=== Section Start ===

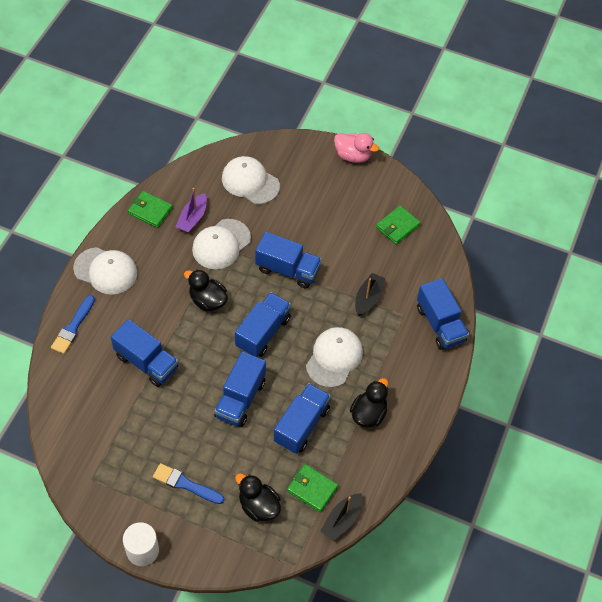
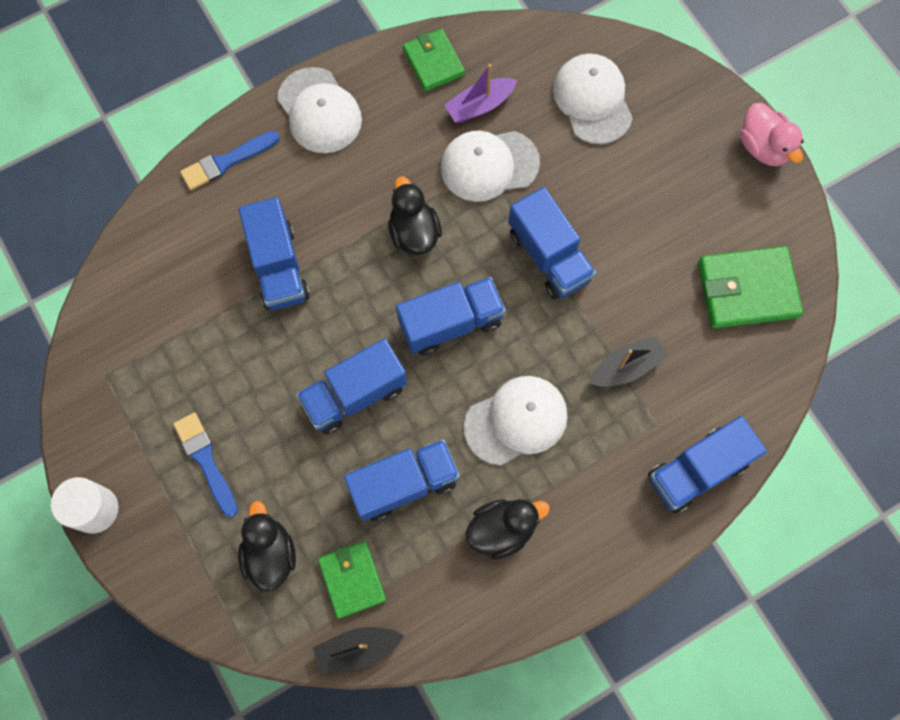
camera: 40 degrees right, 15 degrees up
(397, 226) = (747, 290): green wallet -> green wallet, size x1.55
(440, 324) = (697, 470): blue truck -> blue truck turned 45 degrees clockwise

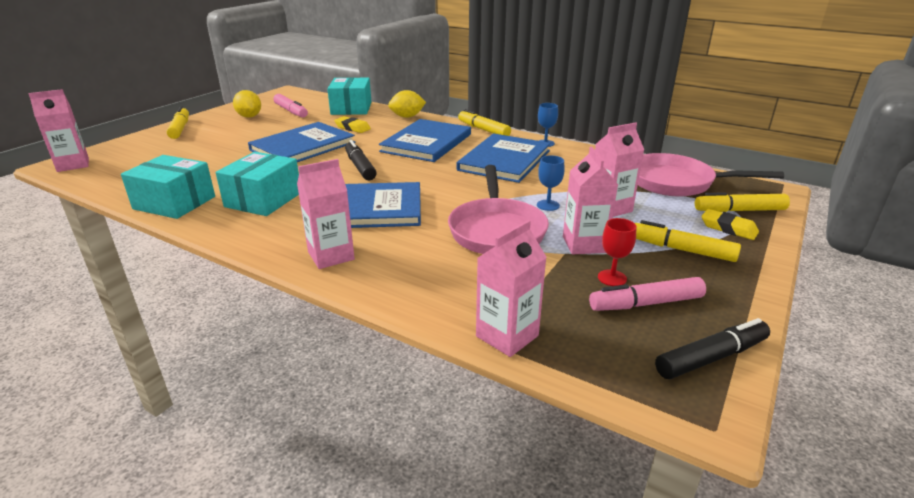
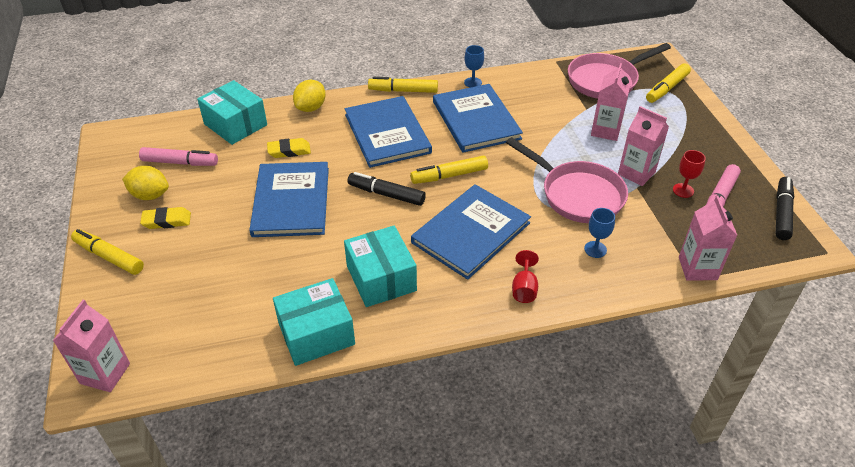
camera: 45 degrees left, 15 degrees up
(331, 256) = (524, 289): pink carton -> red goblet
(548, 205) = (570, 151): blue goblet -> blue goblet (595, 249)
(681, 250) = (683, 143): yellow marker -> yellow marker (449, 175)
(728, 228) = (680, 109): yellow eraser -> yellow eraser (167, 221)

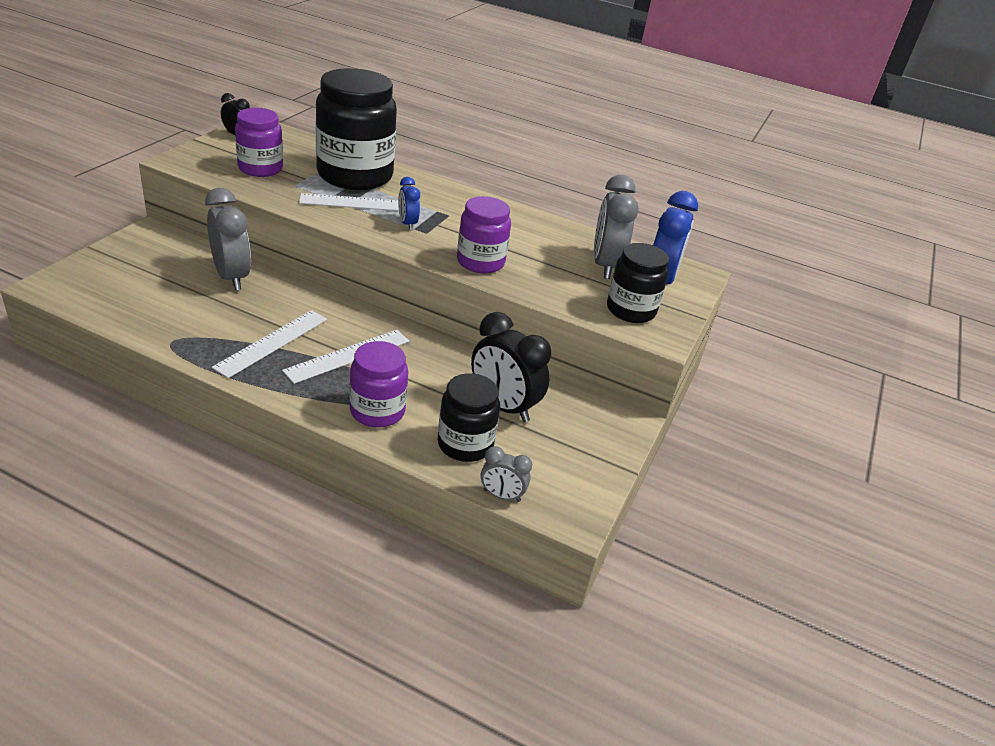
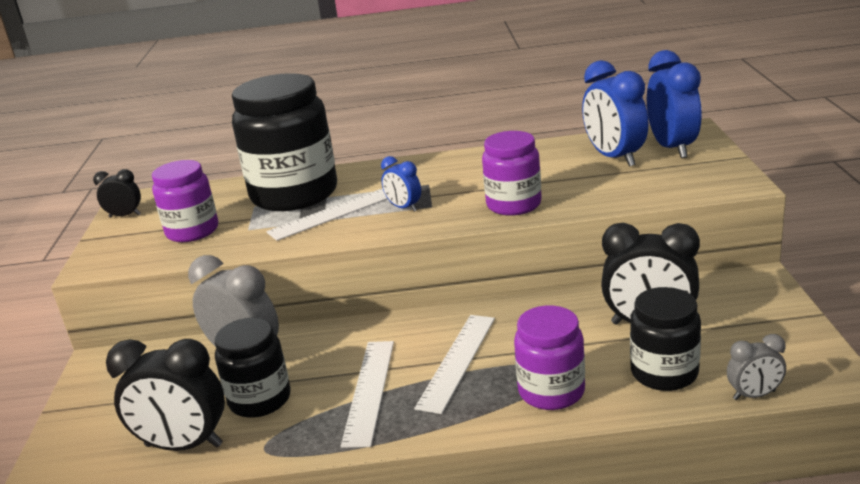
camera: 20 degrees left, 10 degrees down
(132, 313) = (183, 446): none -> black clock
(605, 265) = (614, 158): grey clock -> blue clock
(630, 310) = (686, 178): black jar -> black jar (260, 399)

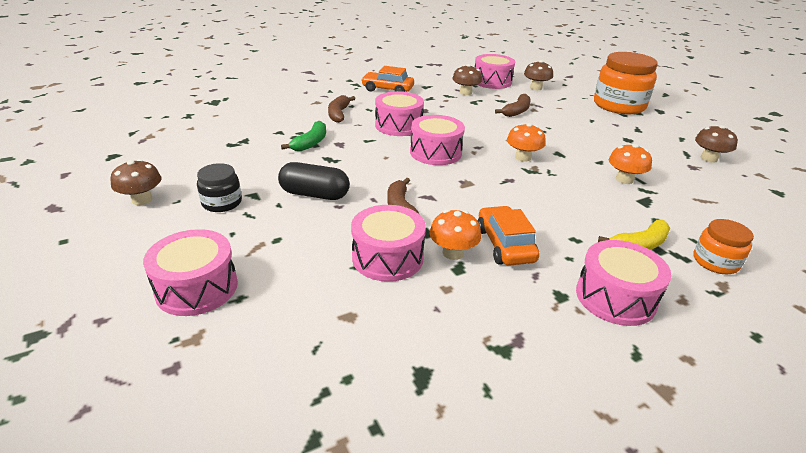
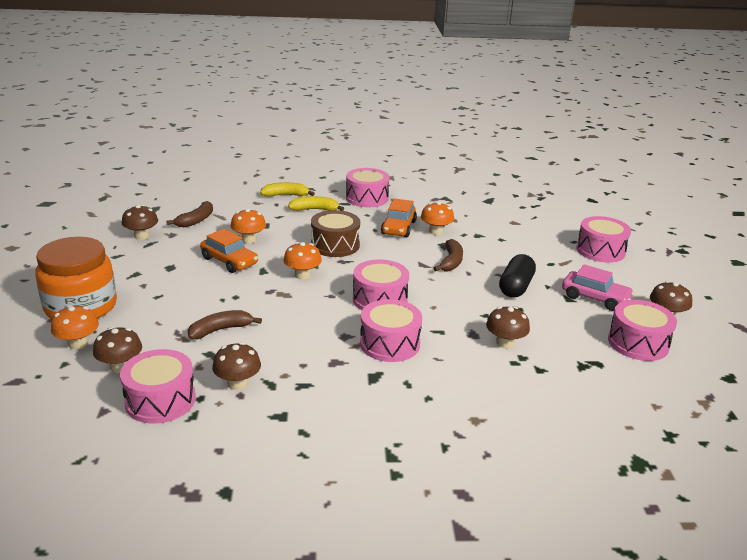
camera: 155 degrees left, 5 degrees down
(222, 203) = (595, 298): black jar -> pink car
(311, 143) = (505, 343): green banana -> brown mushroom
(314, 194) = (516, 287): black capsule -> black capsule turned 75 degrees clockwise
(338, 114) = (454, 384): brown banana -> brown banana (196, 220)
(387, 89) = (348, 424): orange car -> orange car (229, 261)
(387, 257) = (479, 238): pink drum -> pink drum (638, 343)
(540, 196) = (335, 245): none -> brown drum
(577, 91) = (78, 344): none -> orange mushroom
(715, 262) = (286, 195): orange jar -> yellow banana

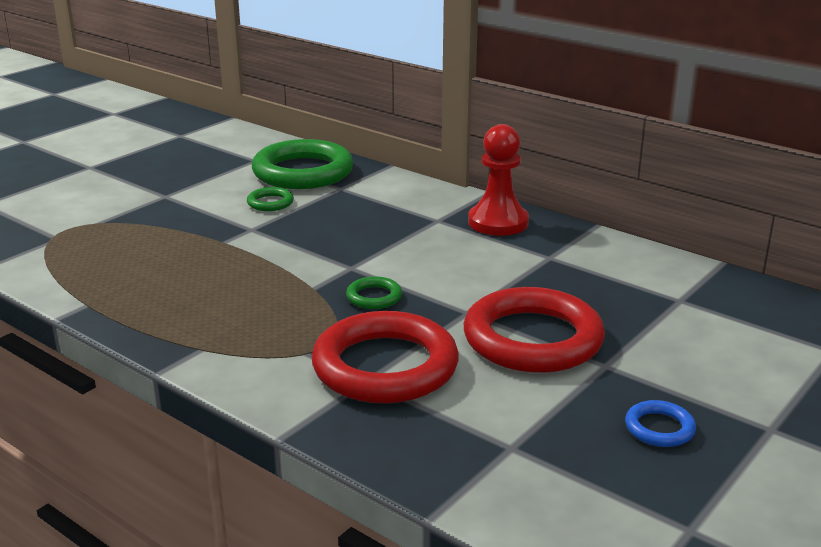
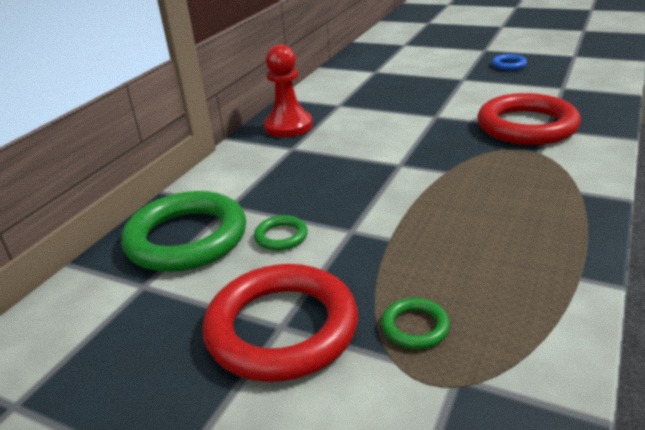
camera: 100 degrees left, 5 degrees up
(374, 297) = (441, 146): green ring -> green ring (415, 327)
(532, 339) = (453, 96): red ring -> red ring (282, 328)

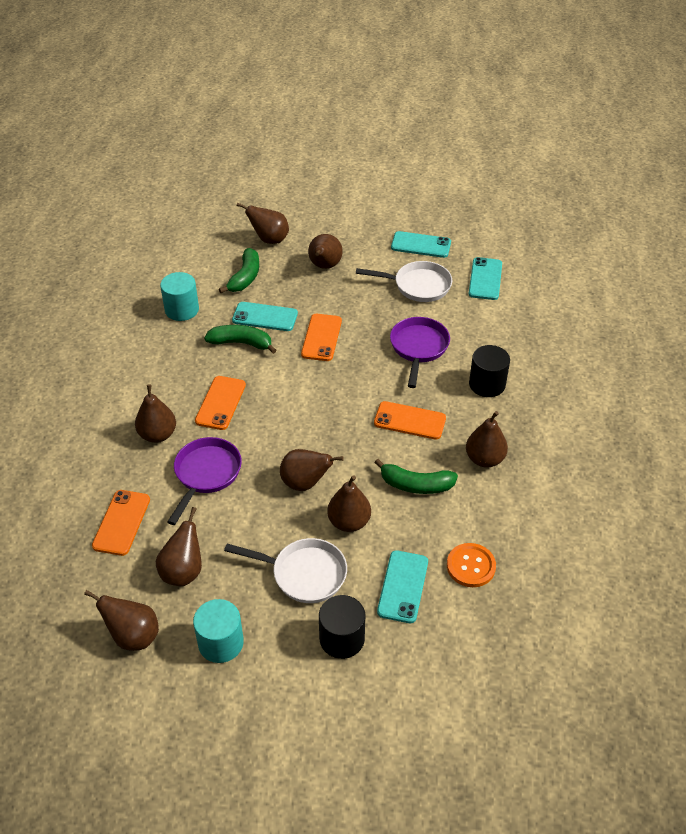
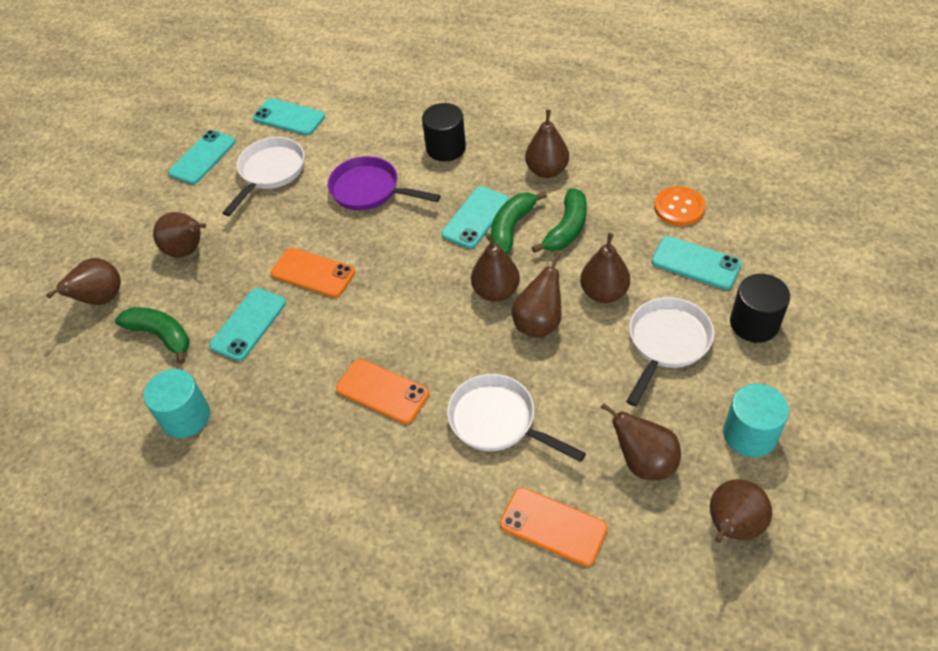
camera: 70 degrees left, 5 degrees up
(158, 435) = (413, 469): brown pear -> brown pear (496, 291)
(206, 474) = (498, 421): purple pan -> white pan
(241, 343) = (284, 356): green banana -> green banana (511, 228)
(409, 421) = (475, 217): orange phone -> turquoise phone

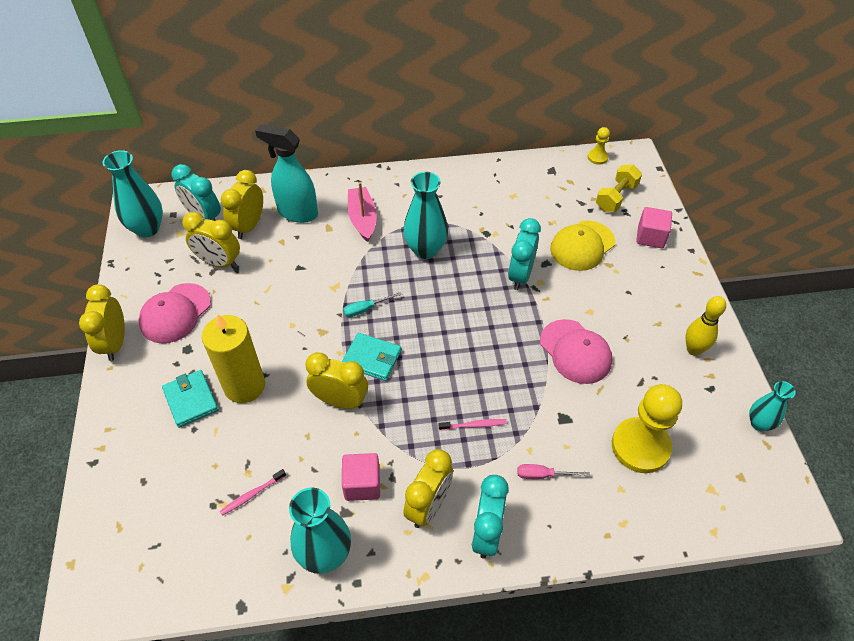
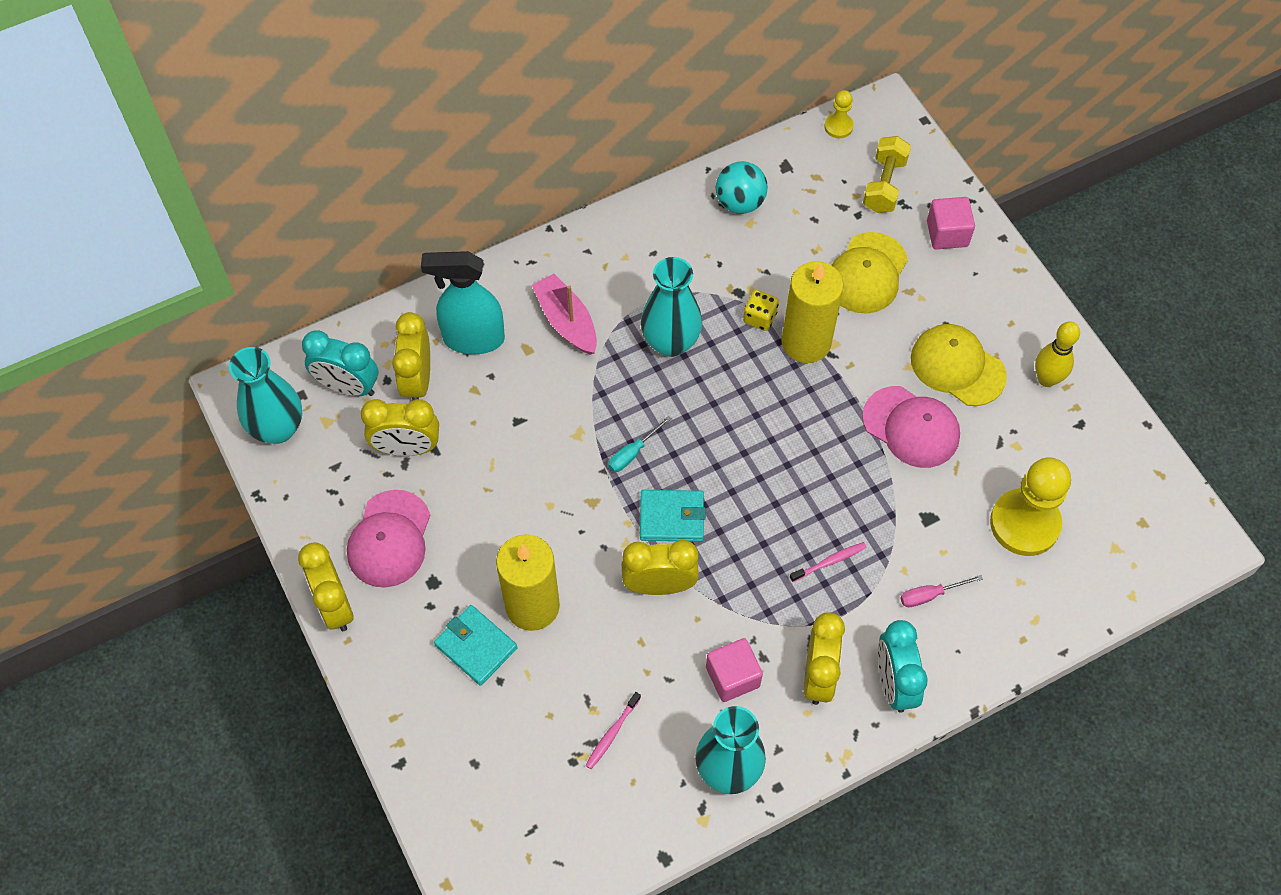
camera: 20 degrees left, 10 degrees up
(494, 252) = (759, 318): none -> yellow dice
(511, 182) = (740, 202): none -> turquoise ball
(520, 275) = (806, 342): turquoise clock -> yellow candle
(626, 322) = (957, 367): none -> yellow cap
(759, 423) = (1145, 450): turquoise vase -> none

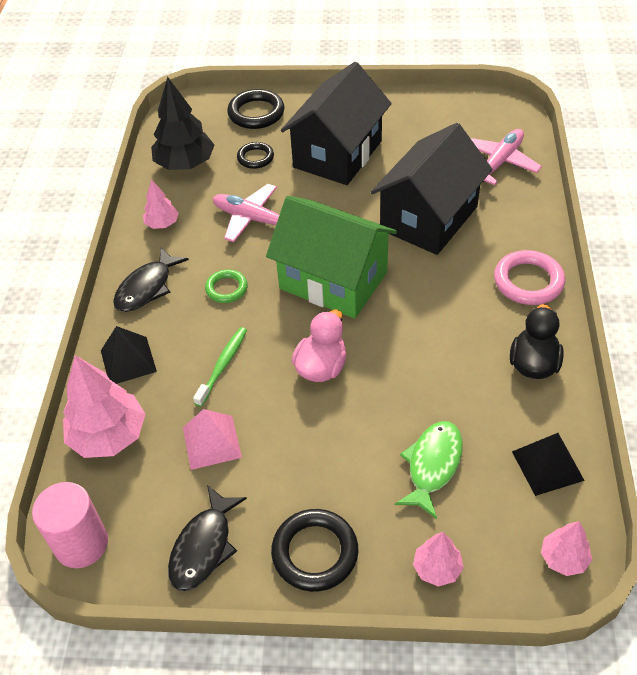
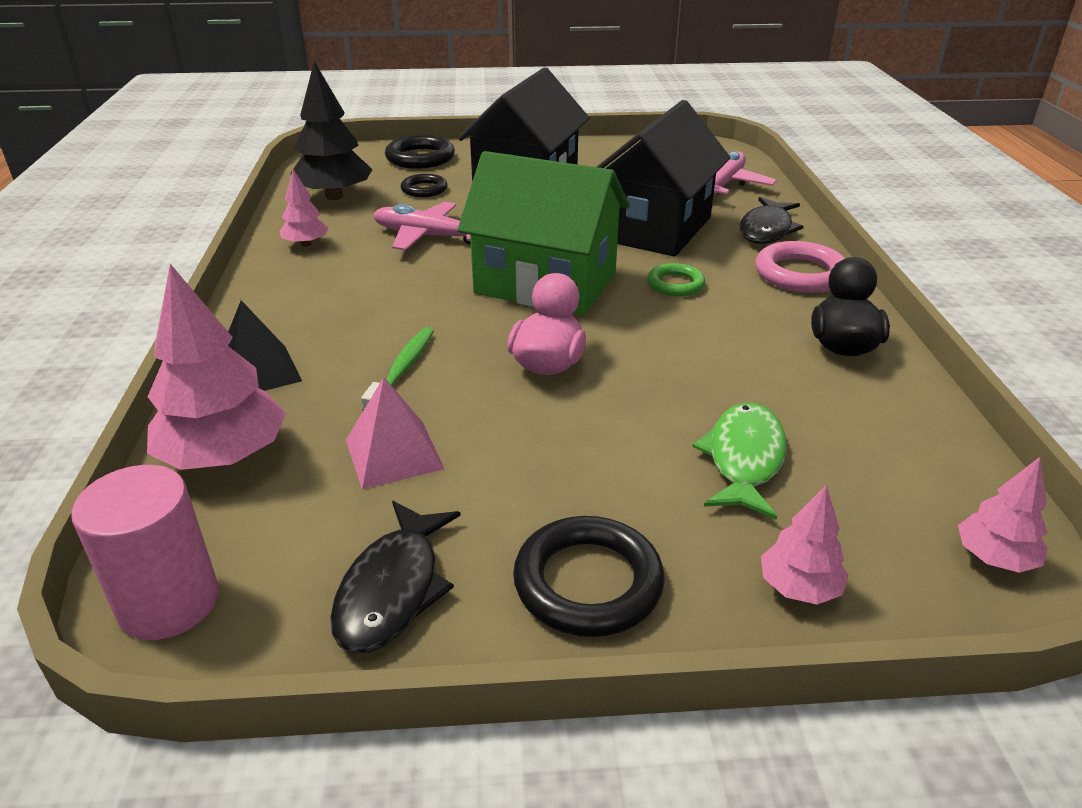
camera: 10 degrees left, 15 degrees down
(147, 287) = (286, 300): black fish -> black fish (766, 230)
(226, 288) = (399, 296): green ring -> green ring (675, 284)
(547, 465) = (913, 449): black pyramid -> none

=== Section End ===

▸ **TASK**
If a line in the entries holds the string "yellow", copy it.

▸ **TASK SOLUTION**
(681, 250) = (683, 143): yellow marker -> yellow marker (449, 175)
(728, 228) = (680, 109): yellow eraser -> yellow eraser (167, 221)
(715, 262) = (286, 195): orange jar -> yellow banana
(494, 252) = (759, 318): none -> yellow dice
(520, 275) = (806, 342): turquoise clock -> yellow candle
(626, 322) = (957, 367): none -> yellow cap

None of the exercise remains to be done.